### Work instruction
Keeping pictures out of the copy, restate each record word for word.
[[ Task input, beginning ]]
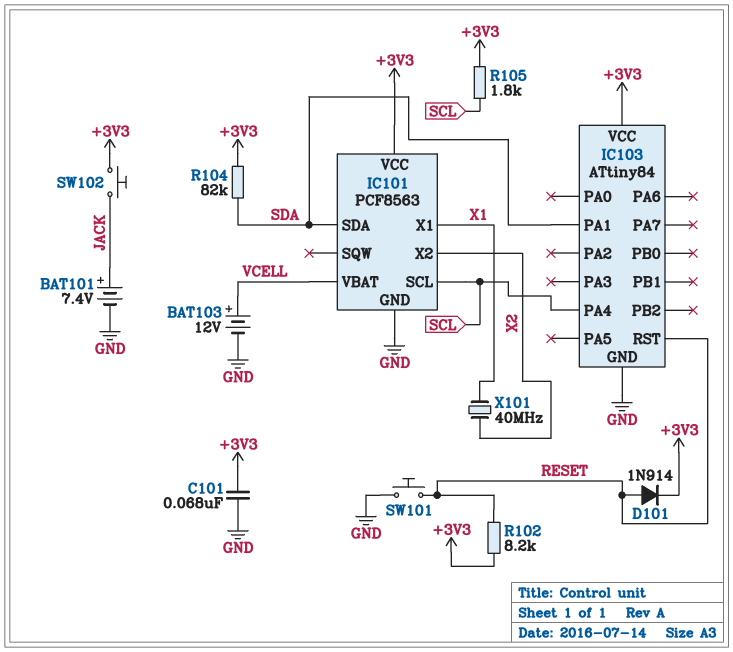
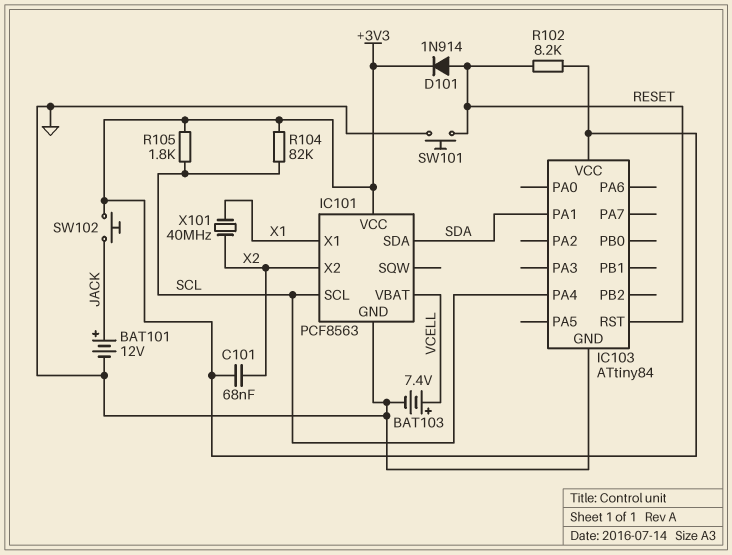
BAT101: 7.4V (plus JACK, minus GND) -> 12V (plus JACK, minus GND)
BAT103: 12V (plus VCELL, minus GND) -> 7.4V (plus VCELL, minus GND)
C101: 68nF (+3V3, GND) -> 68nF (+3V3, X2)
R104: 82k (+3V3, SDA) -> 82k (+3V3, SCL)

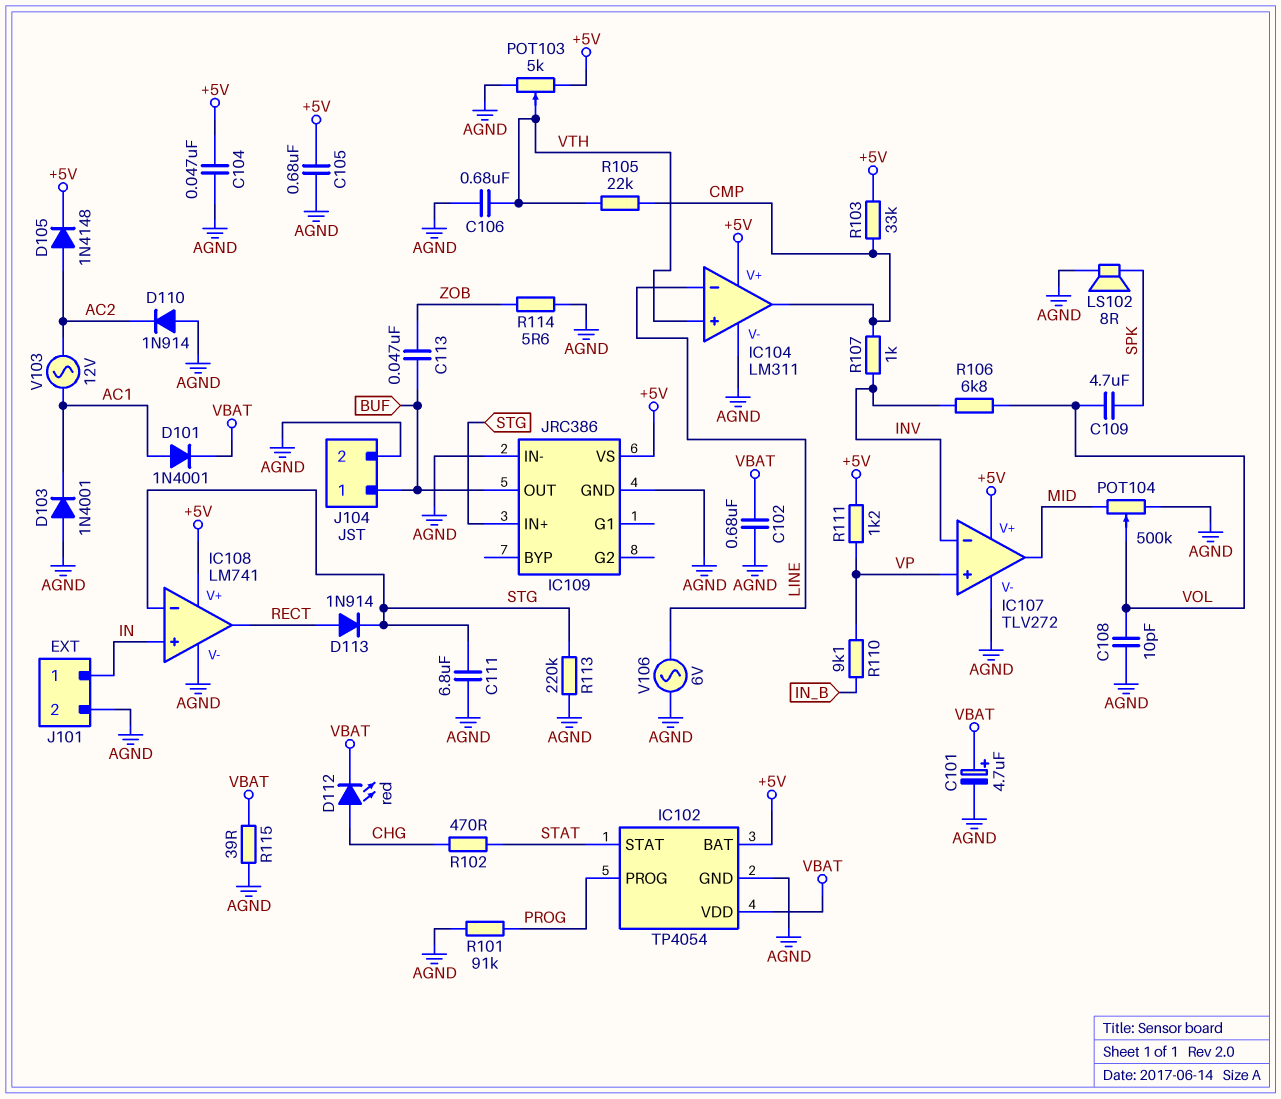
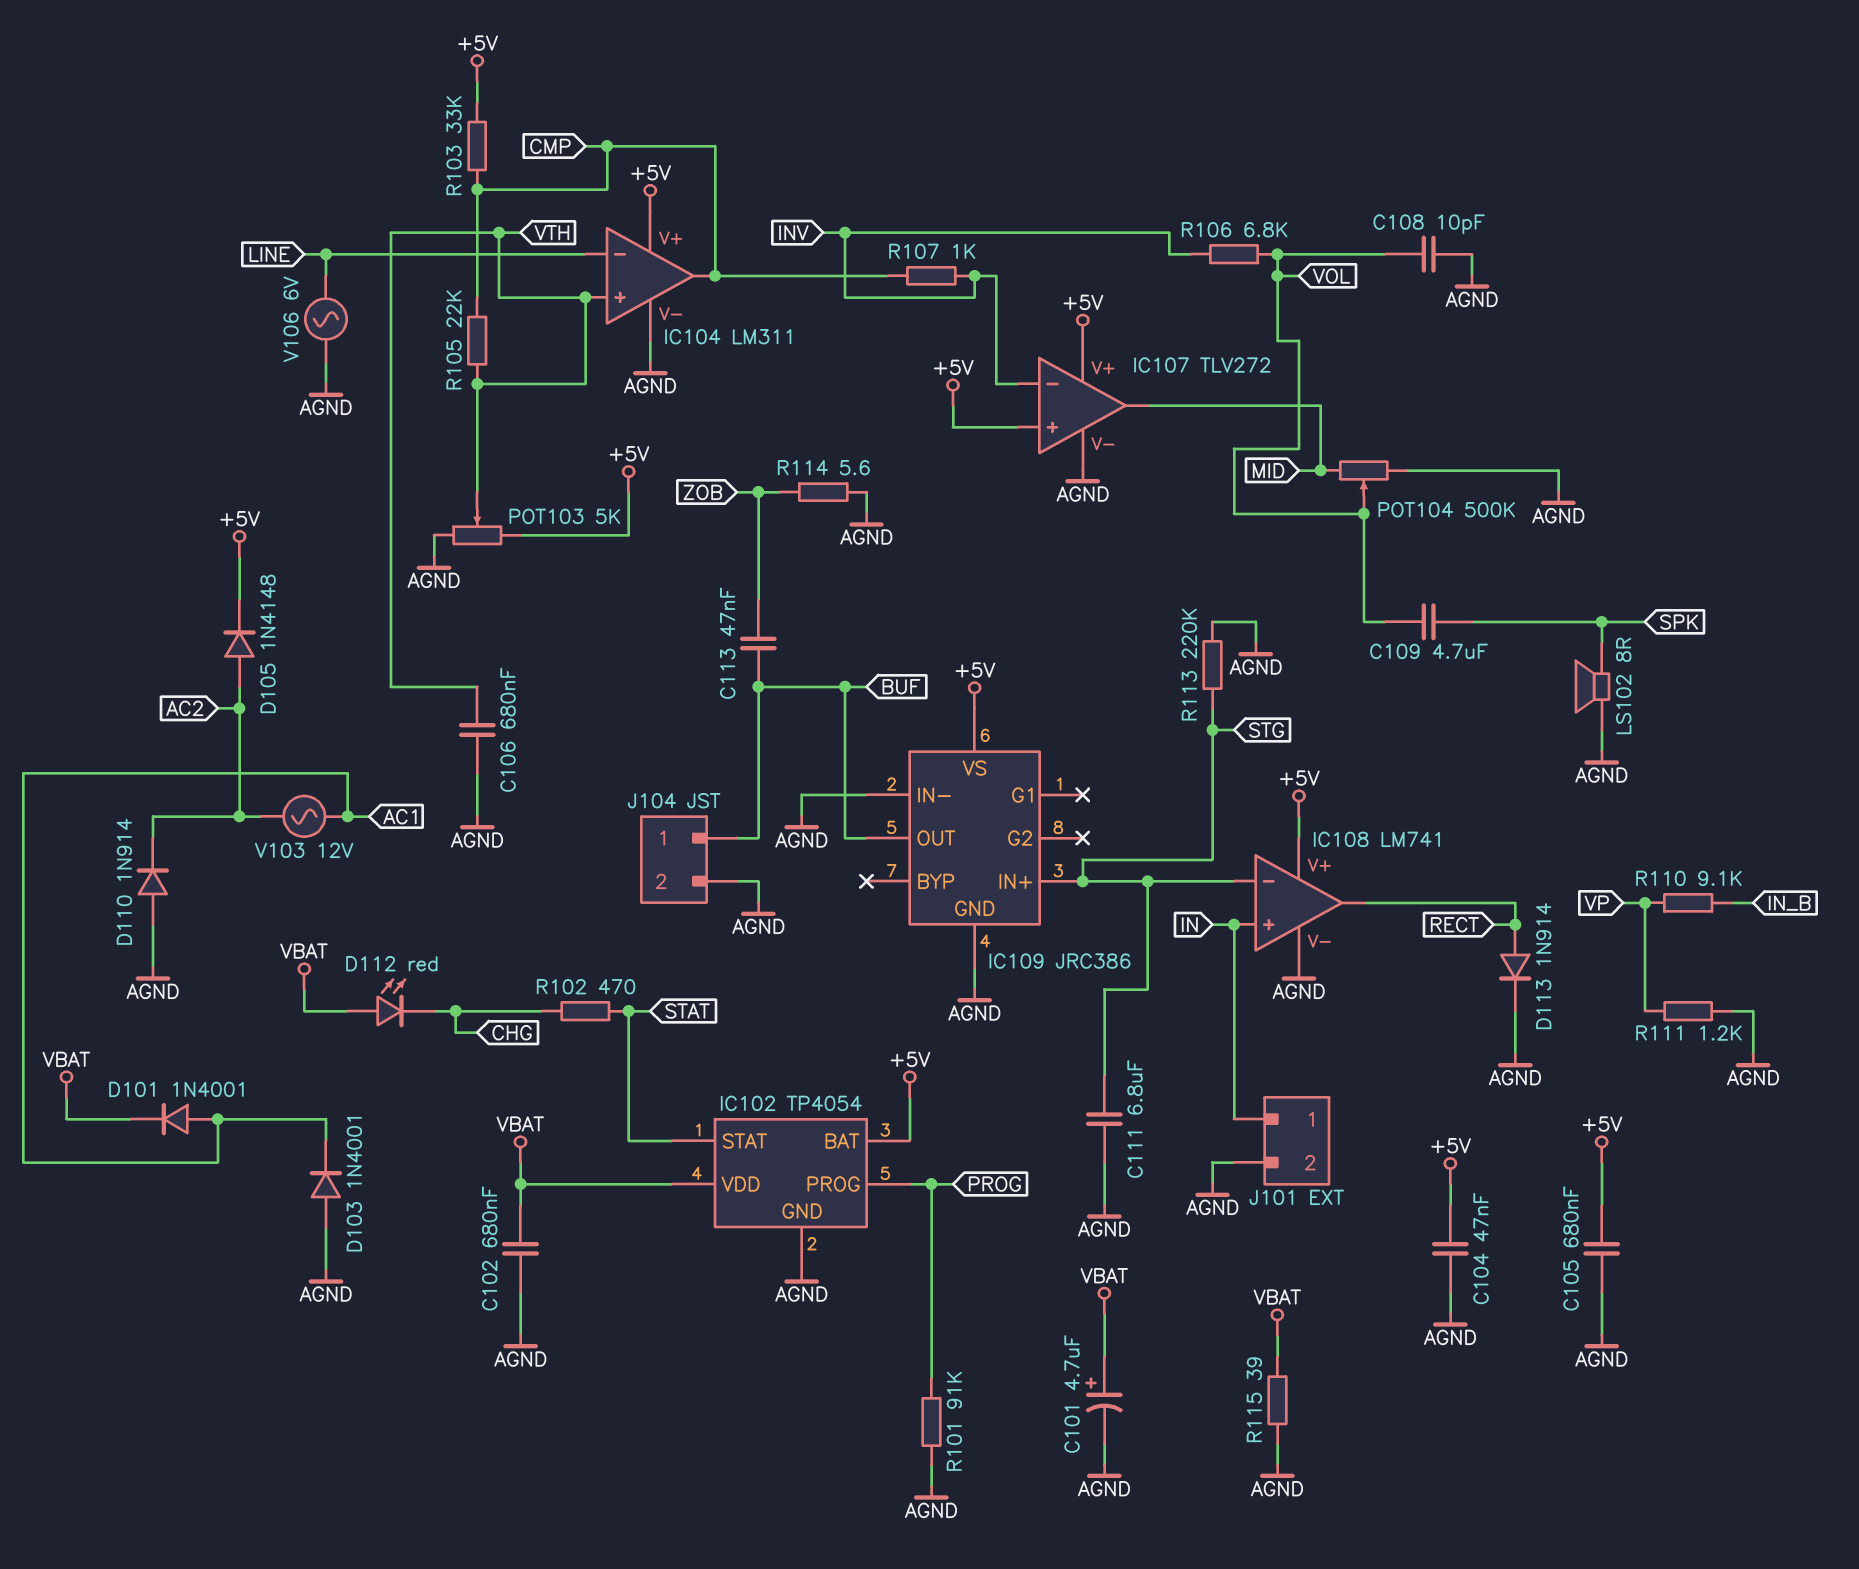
D112: LED red (A CHG, K VBAT) -> LED red (A VBAT, K CHG)
D113: diode 1N914 (A RECT, K STG) -> diode 1N914 (A RECT, K AGND)
IC107 pin in+: VP -> +5V
R111: 1.2k (+5V, VP) -> 1.2k (AGND, VP)

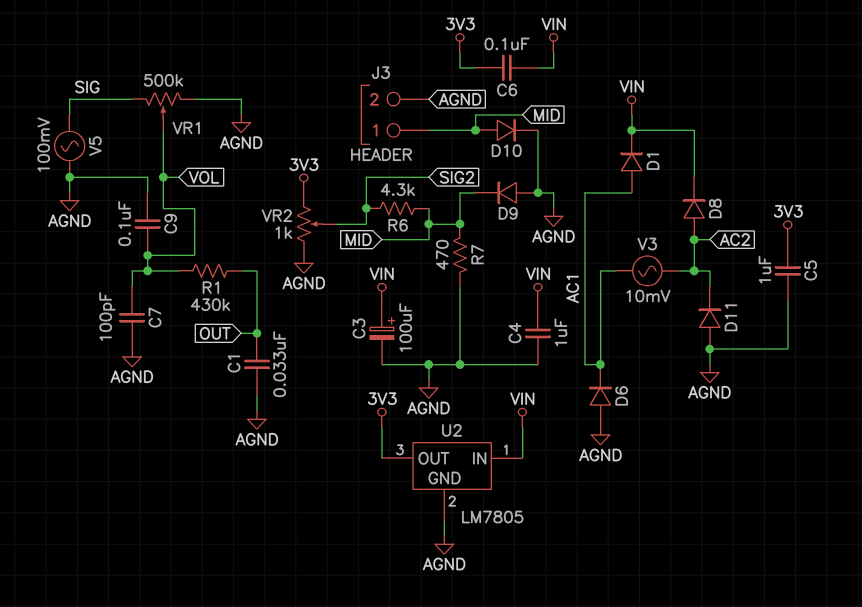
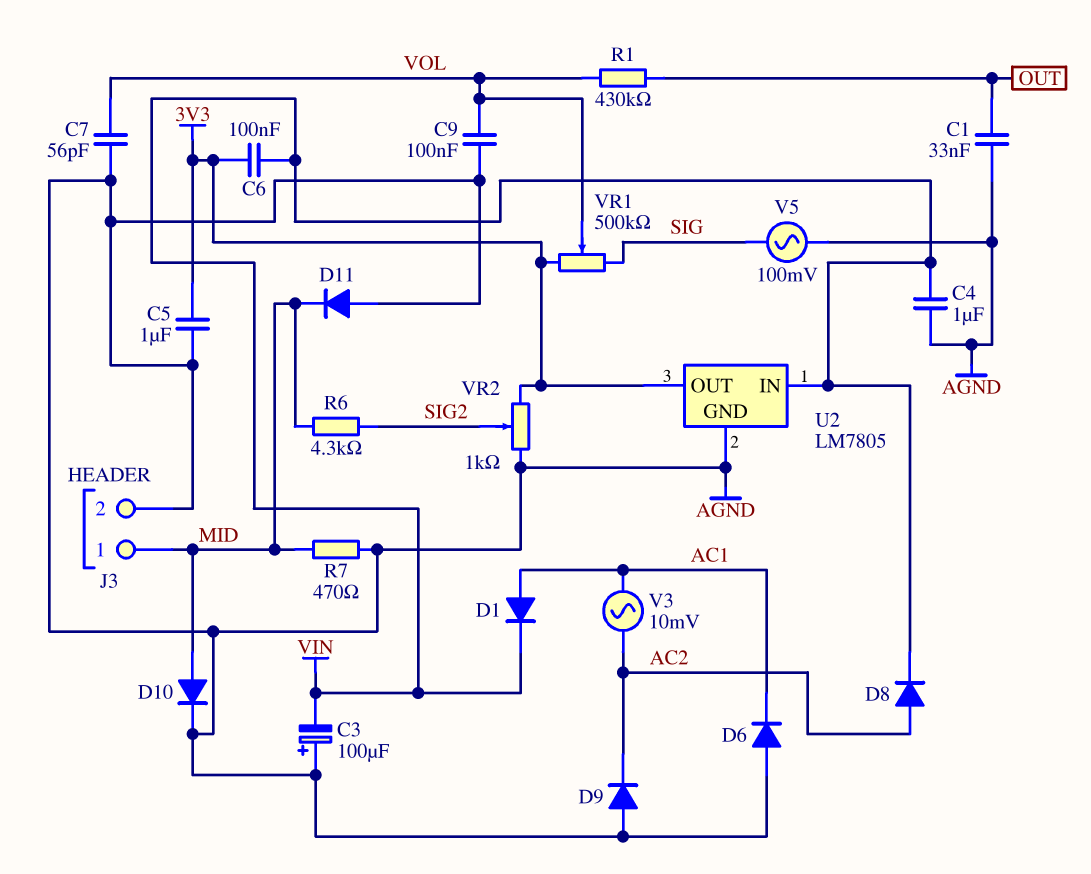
C3: 100uF (plus VIN, minus AGND) -> 100uF (plus AGND, minus VIN)
C7: 100pF (AGND, VOL) -> 56pF (AGND, VOL)
D9: diode (A AGND, K MID) -> diode (A AGND, K AC2)
D11: diode (A AGND, K AC2) -> diode (A AGND, K MID)
VR1: 500k (AGND, SIG, wiper VOL) -> 500k (3V3, SIG, wiper VOL)

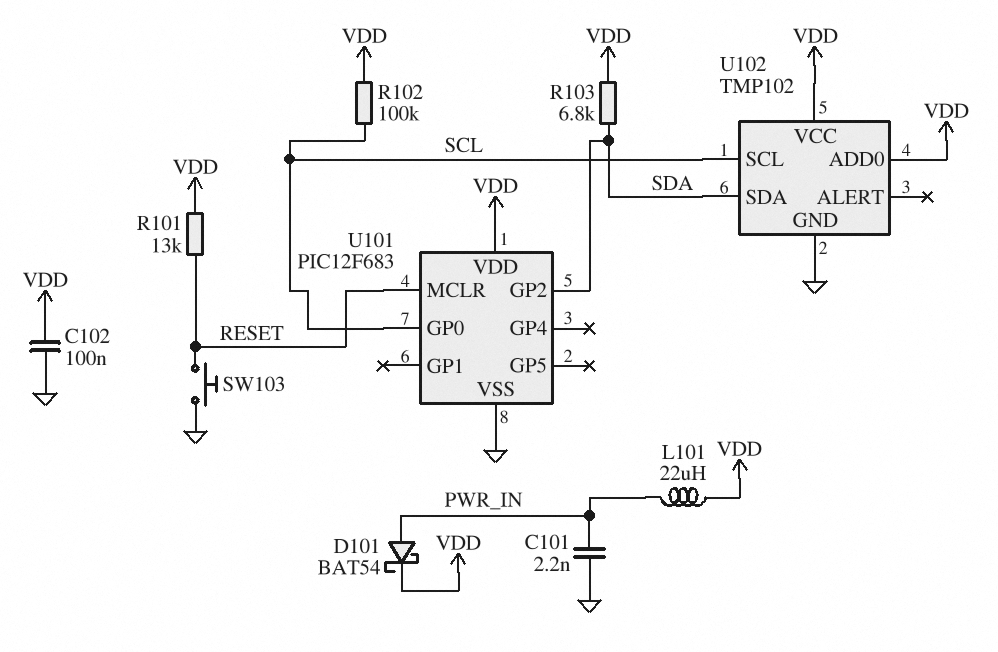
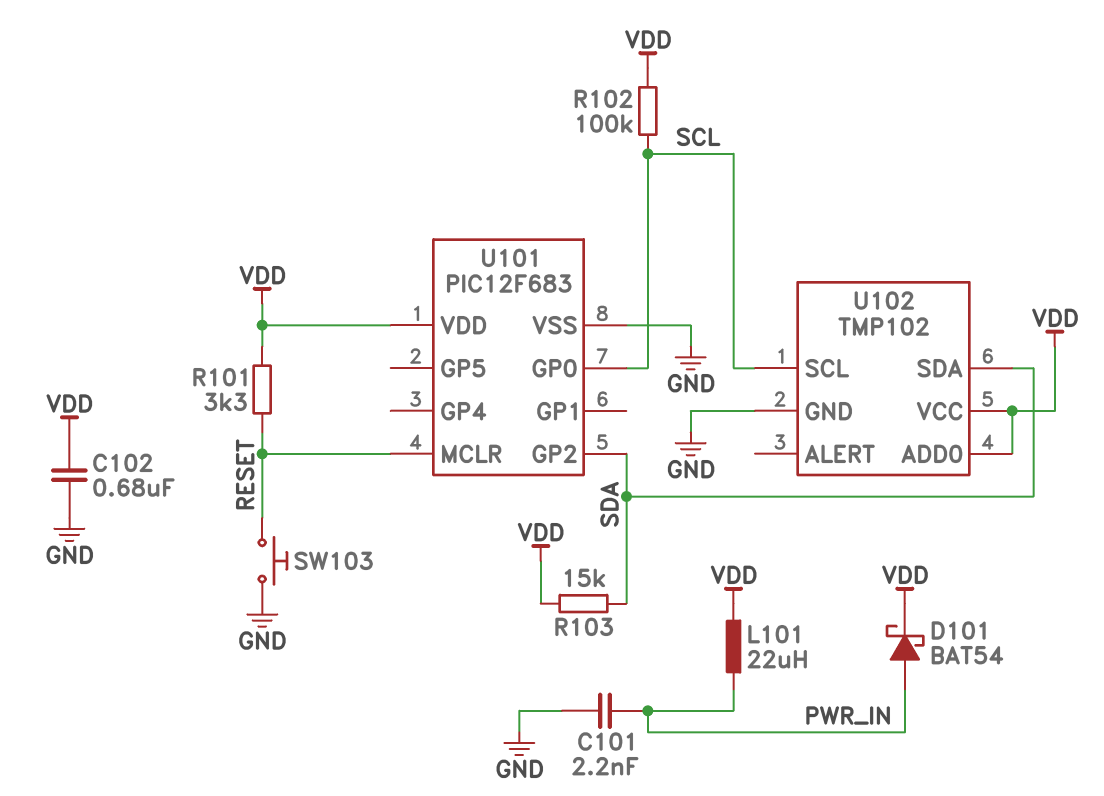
C102: 100nF (GND, VDD) -> 680nF (GND, VDD)
R101: 13k (RESET, VDD) -> 3.3k (RESET, VDD)
R103: 6.8k (SDA, VDD) -> 15k (SDA, VDD)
[[ Task input, end ]]
### Answer to this problem
BAT101: 7.4V (plus JACK, minus GND) -> 12V (plus JACK, minus GND)
BAT103: 12V (plus VCELL, minus GND) -> 7.4V (plus VCELL, minus GND)
C101: 68nF (+3V3, GND) -> 68nF (+3V3, X2)
R104: 82k (+3V3, SDA) -> 82k (+3V3, SCL)

D112: LED red (A CHG, K VBAT) -> LED red (A VBAT, K CHG)
D113: diode 1N914 (A RECT, K STG) -> diode 1N914 (A RECT, K AGND)
IC107 pin in+: VP -> +5V
R111: 1.2k (+5V, VP) -> 1.2k (AGND, VP)

C3: 100uF (plus VIN, minus AGND) -> 100uF (plus AGND, minus VIN)
C7: 100pF (AGND, VOL) -> 56pF (AGND, VOL)
D9: diode (A AGND, K MID) -> diode (A AGND, K AC2)
D11: diode (A AGND, K AC2) -> diode (A AGND, K MID)
VR1: 500k (AGND, SIG, wiper VOL) -> 500k (3V3, SIG, wiper VOL)

C102: 100nF (GND, VDD) -> 680nF (GND, VDD)
R101: 13k (RESET, VDD) -> 3.3k (RESET, VDD)
R103: 6.8k (SDA, VDD) -> 15k (SDA, VDD)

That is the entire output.